(Collected data)
++++++

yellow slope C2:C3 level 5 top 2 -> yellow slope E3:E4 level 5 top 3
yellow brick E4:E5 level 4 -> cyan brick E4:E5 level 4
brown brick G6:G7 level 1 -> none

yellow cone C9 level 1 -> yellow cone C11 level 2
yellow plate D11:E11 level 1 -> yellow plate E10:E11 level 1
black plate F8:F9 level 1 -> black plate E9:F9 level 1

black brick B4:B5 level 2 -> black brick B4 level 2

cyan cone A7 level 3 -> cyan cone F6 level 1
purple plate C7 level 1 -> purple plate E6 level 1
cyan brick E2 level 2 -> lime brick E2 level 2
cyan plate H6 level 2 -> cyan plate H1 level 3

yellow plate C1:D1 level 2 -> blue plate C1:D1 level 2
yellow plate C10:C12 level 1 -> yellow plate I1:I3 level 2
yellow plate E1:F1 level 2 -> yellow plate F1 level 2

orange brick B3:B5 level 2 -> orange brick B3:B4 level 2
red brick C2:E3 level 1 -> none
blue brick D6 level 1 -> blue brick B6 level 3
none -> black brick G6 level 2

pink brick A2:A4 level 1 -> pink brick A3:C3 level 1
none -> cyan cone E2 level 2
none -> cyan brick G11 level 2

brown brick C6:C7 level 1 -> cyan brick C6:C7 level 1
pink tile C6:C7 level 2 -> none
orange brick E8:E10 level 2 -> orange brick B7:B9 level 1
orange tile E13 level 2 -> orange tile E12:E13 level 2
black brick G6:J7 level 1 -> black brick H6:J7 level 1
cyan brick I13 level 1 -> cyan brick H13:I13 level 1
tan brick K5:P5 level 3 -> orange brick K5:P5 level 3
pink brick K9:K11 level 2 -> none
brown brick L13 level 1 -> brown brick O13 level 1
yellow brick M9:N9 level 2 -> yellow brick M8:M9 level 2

++++++

§ WHAT YOU SHOULD DO: Exactness is what counts here: write out every record again.

§ YOUR RESPONSE:
yellow slope C2:C3 level 5 top 2 -> yellow slope E3:E4 level 5 top 3
yellow brick E4:E5 level 4 -> cyan brick E4:E5 level 4
brown brick G6:G7 level 1 -> none

yellow cone C9 level 1 -> yellow cone C11 level 2
yellow plate D11:E11 level 1 -> yellow plate E10:E11 level 1
black plate F8:F9 level 1 -> black plate E9:F9 level 1

black brick B4:B5 level 2 -> black brick B4 level 2

cyan cone A7 level 3 -> cyan cone F6 level 1
purple plate C7 level 1 -> purple plate E6 level 1
cyan brick E2 level 2 -> lime brick E2 level 2
cyan plate H6 level 2 -> cyan plate H1 level 3

yellow plate C1:D1 level 2 -> blue plate C1:D1 level 2
yellow plate C10:C12 level 1 -> yellow plate I1:I3 level 2
yellow plate E1:F1 level 2 -> yellow plate F1 level 2

orange brick B3:B5 level 2 -> orange brick B3:B4 level 2
red brick C2:E3 level 1 -> none
blue brick D6 level 1 -> blue brick B6 level 3
none -> black brick G6 level 2

pink brick A2:A4 level 1 -> pink brick A3:C3 level 1
none -> cyan cone E2 level 2
none -> cyan brick G11 level 2

brown brick C6:C7 level 1 -> cyan brick C6:C7 level 1
pink tile C6:C7 level 2 -> none
orange brick E8:E10 level 2 -> orange brick B7:B9 level 1
orange tile E13 level 2 -> orange tile E12:E13 level 2
black brick G6:J7 level 1 -> black brick H6:J7 level 1
cyan brick I13 level 1 -> cyan brick H13:I13 level 1
tan brick K5:P5 level 3 -> orange brick K5:P5 level 3
pink brick K9:K11 level 2 -> none
brown brick L13 level 1 -> brown brick O13 level 1
yellow brick M9:N9 level 2 -> yellow brick M8:M9 level 2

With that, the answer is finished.